■ **Exercise details**: In the listing that follows, how many lines include the string "diode"? Reply with only the number.

■ **Dataset**:
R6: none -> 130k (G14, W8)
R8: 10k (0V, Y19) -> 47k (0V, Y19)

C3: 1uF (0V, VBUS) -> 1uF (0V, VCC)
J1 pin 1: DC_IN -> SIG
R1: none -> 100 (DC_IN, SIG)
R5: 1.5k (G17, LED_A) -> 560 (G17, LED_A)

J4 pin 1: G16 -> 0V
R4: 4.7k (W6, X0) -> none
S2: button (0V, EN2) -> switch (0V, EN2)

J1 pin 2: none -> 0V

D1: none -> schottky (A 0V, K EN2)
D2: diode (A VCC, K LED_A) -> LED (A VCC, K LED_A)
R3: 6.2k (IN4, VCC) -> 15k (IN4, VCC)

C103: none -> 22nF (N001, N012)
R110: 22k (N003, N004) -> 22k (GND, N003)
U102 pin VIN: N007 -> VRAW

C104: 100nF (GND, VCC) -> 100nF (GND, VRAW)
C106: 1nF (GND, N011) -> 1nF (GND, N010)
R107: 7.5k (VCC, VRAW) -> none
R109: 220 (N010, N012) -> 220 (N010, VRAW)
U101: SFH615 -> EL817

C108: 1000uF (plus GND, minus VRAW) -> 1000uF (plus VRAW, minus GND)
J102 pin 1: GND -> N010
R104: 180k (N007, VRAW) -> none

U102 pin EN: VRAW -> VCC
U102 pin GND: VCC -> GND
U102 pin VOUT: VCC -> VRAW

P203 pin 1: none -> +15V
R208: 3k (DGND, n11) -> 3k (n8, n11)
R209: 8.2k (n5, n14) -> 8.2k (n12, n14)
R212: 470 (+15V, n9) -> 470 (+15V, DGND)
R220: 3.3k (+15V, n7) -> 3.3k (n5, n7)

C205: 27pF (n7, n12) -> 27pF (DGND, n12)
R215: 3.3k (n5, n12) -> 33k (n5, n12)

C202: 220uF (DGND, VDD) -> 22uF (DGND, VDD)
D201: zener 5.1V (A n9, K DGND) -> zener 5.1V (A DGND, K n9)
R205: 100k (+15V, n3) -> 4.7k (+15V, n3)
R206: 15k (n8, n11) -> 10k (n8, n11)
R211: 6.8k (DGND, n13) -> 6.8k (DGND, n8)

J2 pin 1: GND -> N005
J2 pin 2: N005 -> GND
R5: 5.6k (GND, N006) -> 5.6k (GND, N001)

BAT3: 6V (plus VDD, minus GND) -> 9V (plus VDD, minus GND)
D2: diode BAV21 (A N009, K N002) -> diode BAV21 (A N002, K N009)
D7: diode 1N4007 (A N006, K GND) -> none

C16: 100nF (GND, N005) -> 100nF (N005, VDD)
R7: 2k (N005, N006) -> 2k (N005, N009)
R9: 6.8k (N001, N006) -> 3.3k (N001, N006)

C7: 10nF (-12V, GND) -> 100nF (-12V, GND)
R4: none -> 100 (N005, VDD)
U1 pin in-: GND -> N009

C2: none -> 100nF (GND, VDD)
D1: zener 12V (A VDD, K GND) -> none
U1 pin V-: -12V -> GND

■ **Output of the exercise**: 3